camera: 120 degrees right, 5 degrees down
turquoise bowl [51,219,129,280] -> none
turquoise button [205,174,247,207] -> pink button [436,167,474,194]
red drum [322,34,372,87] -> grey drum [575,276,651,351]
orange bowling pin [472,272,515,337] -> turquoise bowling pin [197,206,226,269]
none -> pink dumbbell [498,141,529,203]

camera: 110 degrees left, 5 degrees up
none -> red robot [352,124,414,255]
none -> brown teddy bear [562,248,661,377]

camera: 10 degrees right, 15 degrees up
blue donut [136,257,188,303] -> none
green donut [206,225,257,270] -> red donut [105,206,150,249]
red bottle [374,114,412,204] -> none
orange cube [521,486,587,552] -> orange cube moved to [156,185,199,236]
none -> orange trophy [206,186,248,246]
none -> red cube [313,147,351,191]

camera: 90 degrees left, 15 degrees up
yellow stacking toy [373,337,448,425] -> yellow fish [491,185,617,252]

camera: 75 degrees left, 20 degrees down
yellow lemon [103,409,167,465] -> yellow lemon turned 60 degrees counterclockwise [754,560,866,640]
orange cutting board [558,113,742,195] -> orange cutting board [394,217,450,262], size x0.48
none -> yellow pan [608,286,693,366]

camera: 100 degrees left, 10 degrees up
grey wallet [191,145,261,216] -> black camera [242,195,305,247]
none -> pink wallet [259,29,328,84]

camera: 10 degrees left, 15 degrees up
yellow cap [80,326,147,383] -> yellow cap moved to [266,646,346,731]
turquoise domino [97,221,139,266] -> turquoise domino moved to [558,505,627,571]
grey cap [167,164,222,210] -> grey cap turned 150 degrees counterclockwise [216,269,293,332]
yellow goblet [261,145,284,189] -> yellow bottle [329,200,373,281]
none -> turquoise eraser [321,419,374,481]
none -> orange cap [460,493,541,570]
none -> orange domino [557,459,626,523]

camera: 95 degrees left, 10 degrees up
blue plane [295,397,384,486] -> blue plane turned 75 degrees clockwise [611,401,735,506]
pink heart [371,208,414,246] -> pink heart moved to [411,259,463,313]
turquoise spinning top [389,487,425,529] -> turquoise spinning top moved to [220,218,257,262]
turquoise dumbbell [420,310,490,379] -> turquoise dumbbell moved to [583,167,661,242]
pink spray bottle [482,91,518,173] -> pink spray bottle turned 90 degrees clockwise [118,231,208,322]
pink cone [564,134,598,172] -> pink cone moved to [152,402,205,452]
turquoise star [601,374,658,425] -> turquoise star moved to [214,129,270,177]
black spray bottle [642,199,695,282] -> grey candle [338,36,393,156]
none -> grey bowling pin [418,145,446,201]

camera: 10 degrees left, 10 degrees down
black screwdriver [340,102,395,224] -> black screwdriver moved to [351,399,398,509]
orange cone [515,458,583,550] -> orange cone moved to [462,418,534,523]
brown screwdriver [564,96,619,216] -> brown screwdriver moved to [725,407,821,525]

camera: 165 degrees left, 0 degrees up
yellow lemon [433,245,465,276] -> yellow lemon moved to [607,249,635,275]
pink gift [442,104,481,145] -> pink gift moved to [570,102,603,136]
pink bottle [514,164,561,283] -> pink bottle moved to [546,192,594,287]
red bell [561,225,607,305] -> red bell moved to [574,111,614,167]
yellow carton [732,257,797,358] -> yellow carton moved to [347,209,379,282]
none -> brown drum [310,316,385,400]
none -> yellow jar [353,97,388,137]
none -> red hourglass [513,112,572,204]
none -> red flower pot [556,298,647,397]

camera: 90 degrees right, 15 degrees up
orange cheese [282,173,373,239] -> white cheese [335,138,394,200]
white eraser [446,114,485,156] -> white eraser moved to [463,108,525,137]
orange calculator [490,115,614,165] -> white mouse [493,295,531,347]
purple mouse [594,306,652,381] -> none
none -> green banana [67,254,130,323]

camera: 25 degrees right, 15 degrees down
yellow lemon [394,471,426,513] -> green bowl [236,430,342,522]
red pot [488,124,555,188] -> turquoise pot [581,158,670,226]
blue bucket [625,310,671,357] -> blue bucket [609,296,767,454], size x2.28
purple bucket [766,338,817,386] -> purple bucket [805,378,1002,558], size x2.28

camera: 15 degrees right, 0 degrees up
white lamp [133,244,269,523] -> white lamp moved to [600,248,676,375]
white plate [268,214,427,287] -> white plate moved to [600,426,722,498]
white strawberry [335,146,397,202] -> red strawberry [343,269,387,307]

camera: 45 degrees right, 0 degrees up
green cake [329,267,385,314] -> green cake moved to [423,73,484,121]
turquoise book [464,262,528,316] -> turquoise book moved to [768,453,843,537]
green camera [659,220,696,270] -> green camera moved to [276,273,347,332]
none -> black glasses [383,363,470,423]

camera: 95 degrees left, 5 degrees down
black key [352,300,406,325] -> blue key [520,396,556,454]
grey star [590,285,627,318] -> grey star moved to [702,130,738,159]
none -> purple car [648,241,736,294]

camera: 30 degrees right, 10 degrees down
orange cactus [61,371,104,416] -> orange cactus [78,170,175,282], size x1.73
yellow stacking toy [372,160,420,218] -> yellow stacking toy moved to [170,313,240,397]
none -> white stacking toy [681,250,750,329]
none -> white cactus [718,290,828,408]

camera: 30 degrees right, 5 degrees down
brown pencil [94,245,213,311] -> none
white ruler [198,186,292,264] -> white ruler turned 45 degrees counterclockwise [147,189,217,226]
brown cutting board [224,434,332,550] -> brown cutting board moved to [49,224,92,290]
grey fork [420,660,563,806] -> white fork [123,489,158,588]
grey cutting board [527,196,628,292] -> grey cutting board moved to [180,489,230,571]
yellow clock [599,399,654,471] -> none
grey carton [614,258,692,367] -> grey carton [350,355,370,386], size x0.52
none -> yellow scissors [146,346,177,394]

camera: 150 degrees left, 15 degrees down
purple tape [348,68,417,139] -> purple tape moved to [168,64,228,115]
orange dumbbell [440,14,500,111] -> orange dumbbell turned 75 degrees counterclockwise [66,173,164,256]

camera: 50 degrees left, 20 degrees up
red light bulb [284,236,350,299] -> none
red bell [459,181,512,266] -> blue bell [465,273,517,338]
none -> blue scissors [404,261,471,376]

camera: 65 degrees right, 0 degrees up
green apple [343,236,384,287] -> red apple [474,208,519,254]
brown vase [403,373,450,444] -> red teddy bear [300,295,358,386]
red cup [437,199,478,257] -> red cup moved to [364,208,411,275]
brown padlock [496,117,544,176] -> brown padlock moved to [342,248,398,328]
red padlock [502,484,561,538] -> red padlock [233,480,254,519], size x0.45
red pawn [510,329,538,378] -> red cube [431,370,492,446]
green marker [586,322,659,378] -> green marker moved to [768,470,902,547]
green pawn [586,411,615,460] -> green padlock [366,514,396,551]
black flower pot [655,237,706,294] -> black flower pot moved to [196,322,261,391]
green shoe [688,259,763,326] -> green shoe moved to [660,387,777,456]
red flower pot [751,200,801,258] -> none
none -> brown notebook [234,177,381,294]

- _PROBLEM_
Work through the listing above and report how many lines include the string "carton", with no other text.

- _SOLUTION_
2